### Work order
Scan the listing below. Report each line that includes "round".

==== Recorded data ====

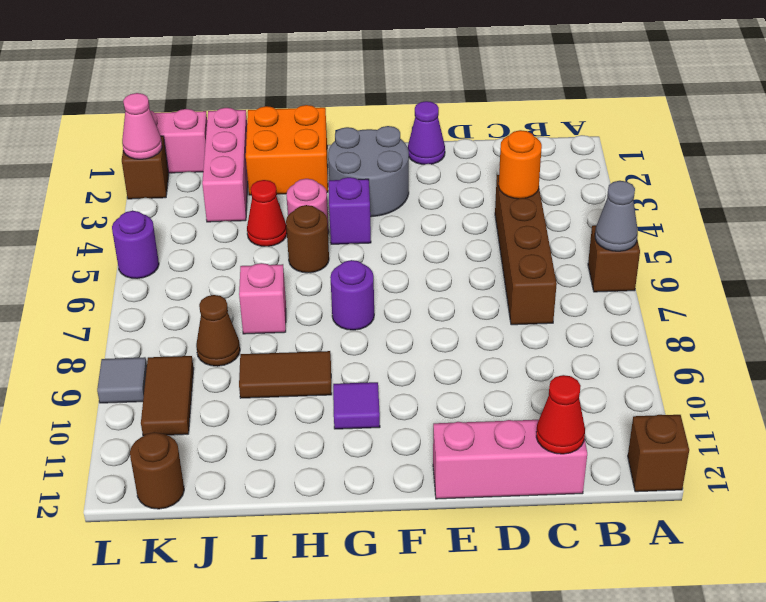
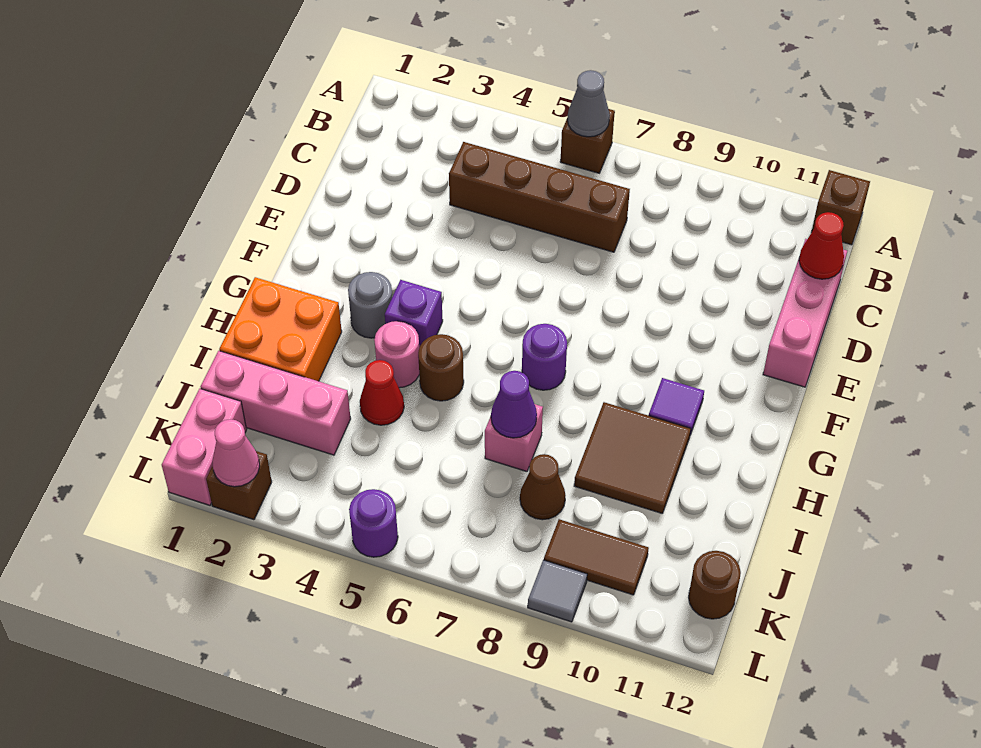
orange round brick C4 level 2 -> none
purple cone E1 level 1 -> purple cone I7 level 2
grey round brick F2:G3 level 1 -> grey round brick G3 level 1
brown tile H9:I9 level 1 -> brown tile H9:I10 level 1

====

### The completed task
orange round brick C4 level 2 -> none
grey round brick F2:G3 level 1 -> grey round brick G3 level 1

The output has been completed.